◆ Task prompt
When you output the entries, begin with the first line and end with the line containing "purple arrow: moved 3 px right", keeping each line exactly as it is.

◆ Records provided
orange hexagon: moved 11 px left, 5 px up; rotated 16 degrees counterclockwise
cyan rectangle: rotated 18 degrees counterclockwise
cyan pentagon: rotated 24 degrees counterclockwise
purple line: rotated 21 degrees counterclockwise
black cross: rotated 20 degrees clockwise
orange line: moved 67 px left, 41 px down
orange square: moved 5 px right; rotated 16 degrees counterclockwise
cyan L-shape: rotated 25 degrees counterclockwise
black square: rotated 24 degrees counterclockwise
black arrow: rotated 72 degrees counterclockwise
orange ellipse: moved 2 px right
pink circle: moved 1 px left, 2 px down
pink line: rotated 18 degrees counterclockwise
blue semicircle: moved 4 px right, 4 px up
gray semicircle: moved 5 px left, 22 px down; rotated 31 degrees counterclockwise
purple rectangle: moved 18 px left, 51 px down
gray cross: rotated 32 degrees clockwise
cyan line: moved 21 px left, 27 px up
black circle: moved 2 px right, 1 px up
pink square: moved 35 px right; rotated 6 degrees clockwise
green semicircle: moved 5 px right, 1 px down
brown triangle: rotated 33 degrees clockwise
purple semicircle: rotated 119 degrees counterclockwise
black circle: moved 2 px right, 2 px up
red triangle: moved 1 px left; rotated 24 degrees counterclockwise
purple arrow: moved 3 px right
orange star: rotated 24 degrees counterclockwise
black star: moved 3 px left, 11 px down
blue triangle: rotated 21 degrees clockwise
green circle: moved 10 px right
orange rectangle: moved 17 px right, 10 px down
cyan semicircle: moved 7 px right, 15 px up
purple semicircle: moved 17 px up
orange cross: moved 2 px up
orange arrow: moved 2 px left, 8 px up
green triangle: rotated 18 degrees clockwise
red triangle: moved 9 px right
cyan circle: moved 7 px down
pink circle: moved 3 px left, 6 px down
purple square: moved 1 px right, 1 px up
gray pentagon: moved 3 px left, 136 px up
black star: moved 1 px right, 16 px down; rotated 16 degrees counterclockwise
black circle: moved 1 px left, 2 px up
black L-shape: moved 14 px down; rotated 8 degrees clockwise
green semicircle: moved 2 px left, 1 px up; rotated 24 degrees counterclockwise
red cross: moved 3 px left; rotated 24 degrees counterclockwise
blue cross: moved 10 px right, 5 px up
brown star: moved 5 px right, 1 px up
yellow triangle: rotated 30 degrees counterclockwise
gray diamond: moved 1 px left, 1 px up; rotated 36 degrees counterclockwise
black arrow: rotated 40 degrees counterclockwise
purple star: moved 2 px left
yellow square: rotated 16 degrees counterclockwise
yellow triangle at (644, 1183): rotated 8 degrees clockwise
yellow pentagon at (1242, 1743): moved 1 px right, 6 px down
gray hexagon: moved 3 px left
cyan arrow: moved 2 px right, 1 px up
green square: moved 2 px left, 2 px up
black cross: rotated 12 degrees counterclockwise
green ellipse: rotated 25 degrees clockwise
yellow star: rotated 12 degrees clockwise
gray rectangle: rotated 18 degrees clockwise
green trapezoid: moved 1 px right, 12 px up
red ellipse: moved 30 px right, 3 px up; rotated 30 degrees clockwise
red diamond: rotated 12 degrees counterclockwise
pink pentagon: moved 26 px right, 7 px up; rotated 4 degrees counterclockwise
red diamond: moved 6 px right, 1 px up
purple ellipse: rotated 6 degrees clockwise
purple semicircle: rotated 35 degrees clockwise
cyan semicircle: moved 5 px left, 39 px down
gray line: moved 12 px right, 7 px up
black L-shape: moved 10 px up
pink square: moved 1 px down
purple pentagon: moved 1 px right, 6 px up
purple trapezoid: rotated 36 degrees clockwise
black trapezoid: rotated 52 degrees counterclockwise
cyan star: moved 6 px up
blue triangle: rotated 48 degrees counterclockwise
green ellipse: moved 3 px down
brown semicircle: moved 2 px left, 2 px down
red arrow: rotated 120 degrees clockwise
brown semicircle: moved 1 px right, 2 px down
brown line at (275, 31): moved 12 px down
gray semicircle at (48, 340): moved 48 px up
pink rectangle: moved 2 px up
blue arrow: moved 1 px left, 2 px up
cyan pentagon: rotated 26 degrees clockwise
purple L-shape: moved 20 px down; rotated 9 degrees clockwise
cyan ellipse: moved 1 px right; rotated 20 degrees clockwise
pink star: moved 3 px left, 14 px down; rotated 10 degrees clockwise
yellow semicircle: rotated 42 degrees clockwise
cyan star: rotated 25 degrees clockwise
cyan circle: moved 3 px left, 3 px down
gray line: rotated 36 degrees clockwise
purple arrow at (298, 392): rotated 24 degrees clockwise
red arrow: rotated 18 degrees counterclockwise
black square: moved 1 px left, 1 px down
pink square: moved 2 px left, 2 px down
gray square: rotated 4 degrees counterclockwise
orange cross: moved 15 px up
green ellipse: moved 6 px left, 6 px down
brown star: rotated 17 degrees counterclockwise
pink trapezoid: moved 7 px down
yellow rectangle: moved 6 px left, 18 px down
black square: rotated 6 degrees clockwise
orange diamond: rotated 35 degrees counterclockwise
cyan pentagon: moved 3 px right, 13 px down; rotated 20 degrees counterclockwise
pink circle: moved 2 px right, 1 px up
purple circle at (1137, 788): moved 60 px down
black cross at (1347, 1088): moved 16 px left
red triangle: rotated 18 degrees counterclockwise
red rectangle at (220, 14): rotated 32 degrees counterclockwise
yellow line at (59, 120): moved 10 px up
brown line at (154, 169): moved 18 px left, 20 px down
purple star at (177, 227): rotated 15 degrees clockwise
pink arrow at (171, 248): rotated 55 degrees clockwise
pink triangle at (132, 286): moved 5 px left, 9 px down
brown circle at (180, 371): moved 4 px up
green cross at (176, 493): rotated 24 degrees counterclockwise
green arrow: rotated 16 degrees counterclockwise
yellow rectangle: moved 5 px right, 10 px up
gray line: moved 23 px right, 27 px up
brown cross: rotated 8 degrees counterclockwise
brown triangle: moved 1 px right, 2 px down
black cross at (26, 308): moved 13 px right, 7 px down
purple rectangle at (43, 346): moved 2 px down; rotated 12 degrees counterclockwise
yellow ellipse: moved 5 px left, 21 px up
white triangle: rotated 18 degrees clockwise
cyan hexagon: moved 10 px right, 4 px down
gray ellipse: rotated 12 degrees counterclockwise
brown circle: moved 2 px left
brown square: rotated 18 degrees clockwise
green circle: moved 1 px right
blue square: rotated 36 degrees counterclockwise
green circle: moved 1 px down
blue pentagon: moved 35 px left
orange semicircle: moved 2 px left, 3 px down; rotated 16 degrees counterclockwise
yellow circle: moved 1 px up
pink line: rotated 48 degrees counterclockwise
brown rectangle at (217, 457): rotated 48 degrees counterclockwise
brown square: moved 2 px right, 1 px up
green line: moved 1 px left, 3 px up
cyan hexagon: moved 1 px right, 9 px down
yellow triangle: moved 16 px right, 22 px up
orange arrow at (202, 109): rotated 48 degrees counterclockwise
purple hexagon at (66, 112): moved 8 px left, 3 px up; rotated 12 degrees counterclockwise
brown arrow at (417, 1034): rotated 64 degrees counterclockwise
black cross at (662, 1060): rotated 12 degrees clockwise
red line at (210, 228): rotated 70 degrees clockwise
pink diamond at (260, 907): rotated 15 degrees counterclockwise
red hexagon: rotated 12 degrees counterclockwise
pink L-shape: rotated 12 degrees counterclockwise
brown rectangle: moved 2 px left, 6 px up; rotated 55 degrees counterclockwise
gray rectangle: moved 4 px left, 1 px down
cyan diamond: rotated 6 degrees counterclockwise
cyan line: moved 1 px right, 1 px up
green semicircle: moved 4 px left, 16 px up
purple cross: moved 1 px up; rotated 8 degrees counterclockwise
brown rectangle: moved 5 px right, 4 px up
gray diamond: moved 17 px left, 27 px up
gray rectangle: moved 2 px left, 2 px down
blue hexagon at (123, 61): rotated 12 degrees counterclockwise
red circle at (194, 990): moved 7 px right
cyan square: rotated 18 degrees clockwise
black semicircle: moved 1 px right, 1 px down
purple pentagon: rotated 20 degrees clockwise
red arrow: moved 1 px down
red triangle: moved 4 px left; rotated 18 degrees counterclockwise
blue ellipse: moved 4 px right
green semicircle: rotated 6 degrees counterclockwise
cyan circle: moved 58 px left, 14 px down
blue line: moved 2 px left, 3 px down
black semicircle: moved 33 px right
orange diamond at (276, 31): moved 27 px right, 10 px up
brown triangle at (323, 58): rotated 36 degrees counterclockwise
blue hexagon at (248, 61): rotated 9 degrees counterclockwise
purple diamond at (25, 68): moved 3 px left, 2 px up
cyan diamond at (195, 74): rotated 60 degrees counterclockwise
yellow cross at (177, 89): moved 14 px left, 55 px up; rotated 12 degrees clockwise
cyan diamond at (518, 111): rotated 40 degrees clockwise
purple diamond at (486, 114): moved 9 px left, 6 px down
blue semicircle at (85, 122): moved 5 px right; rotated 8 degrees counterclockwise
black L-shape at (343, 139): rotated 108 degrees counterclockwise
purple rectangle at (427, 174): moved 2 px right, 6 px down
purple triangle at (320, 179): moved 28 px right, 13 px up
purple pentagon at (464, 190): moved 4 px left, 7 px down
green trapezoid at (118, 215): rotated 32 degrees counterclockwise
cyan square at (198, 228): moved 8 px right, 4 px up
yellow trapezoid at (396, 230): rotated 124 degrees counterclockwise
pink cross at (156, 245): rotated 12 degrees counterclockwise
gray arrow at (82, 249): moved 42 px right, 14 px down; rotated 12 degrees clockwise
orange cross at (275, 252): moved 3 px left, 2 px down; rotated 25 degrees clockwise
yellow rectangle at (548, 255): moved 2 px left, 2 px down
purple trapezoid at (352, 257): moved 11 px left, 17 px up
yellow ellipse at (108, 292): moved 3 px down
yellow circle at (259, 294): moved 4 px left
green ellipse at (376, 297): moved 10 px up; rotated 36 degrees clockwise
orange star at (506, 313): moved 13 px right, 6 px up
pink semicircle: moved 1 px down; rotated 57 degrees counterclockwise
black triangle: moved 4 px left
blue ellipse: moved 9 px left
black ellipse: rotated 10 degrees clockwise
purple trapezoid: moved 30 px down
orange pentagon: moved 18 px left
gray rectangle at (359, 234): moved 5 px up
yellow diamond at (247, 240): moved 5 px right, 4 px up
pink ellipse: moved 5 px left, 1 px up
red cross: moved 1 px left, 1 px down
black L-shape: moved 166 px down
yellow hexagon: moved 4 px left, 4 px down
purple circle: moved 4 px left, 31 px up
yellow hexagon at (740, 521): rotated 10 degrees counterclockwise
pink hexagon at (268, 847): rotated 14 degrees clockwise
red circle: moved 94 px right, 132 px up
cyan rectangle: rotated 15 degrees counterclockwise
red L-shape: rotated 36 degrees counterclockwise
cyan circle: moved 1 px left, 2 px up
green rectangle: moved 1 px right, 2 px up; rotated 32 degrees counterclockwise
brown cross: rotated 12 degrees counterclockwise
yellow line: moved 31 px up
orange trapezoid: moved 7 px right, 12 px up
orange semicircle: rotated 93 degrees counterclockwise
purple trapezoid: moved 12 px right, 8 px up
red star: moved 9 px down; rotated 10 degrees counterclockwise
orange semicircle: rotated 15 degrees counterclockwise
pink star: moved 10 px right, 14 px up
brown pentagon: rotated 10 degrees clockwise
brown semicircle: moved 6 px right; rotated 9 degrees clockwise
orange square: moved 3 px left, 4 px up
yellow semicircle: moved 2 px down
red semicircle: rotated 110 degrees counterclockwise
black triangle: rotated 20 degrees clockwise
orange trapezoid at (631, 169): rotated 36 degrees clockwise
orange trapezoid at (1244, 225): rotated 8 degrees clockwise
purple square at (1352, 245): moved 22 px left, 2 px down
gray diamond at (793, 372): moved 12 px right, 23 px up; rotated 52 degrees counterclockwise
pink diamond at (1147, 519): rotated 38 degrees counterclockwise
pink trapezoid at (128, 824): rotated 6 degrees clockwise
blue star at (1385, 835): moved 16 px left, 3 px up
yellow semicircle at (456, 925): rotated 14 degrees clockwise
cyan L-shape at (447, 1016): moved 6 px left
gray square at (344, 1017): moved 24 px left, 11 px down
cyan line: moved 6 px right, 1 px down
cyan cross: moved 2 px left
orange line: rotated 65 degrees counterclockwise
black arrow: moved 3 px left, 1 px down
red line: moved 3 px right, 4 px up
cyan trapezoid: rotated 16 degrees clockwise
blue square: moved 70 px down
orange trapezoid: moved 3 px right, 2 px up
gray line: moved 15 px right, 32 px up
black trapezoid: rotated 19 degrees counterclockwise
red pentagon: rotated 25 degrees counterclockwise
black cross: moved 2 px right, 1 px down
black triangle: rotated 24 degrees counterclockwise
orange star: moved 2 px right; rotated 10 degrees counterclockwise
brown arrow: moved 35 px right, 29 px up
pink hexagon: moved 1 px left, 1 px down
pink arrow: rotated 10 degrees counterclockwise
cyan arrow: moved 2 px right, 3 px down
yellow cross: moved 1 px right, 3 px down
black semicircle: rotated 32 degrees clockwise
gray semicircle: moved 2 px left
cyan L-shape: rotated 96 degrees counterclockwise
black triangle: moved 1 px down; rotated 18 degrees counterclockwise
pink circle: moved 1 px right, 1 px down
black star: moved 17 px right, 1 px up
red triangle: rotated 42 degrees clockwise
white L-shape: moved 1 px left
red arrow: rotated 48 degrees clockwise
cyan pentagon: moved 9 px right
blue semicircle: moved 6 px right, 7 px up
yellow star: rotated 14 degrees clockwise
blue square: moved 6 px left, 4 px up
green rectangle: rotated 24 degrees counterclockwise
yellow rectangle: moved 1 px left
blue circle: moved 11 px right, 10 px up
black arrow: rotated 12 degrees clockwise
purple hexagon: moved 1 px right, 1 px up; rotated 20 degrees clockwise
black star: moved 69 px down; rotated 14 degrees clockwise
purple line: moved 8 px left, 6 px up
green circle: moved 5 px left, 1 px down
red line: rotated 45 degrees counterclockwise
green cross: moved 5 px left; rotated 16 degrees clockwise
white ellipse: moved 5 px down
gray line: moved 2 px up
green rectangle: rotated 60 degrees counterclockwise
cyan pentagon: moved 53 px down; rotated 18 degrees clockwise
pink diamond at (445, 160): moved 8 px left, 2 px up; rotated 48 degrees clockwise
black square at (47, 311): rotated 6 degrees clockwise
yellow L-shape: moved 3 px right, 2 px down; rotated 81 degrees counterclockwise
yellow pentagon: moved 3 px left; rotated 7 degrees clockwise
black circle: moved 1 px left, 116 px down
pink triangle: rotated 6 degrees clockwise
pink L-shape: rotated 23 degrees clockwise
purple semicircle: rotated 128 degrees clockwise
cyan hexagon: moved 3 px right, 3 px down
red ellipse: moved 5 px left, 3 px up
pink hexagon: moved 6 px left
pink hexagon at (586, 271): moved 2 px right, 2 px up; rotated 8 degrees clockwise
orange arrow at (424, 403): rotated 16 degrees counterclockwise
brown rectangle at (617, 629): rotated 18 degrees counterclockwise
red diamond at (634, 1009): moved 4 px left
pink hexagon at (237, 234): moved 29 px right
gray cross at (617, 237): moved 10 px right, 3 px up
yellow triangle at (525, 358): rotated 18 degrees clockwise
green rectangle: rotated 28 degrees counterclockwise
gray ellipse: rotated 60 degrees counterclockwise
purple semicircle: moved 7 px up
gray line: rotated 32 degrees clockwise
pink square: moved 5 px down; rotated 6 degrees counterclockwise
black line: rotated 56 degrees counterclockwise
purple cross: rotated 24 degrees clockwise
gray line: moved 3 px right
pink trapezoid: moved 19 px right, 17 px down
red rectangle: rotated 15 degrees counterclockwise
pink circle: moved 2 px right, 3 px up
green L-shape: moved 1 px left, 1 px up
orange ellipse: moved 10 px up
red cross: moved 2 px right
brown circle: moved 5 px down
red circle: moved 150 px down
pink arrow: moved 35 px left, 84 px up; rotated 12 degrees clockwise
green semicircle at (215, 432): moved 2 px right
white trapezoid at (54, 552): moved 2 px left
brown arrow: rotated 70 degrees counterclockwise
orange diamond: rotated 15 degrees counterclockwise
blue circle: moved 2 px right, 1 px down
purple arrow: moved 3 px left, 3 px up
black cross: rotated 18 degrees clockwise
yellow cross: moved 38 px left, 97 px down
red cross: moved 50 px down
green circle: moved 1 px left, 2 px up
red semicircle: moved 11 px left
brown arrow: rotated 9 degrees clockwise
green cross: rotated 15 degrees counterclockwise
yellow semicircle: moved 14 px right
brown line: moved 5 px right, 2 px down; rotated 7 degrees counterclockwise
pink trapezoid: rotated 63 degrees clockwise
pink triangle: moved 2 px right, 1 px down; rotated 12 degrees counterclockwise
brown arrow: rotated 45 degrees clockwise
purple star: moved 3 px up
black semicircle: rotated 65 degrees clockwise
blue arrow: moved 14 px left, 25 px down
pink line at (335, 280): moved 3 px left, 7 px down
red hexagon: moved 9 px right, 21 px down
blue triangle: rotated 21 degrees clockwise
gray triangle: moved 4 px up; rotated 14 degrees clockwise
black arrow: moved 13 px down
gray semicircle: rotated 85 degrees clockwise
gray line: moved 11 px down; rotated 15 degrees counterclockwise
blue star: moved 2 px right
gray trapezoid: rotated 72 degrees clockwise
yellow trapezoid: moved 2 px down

◆ Answer for this exercise
orange hexagon: moved 11 px left, 5 px up; rotated 16 degrees counterclockwise
cyan rectangle: rotated 18 degrees counterclockwise
cyan pentagon: rotated 24 degrees counterclockwise
purple line: rotated 21 degrees counterclockwise
black cross: rotated 20 degrees clockwise
orange line: moved 67 px left, 41 px down
orange square: moved 5 px right; rotated 16 degrees counterclockwise
cyan L-shape: rotated 25 degrees counterclockwise
black square: rotated 24 degrees counterclockwise
black arrow: rotated 72 degrees counterclockwise
orange ellipse: moved 2 px right
pink circle: moved 1 px left, 2 px down
pink line: rotated 18 degrees counterclockwise
blue semicircle: moved 4 px right, 4 px up
gray semicircle: moved 5 px left, 22 px down; rotated 31 degrees counterclockwise
purple rectangle: moved 18 px left, 51 px down
gray cross: rotated 32 degrees clockwise
cyan line: moved 21 px left, 27 px up
black circle: moved 2 px right, 1 px up
pink square: moved 35 px right; rotated 6 degrees clockwise
green semicircle: moved 5 px right, 1 px down
brown triangle: rotated 33 degrees clockwise
purple semicircle: rotated 119 degrees counterclockwise
black circle: moved 2 px right, 2 px up
red triangle: moved 1 px left; rotated 24 degrees counterclockwise
purple arrow: moved 3 px right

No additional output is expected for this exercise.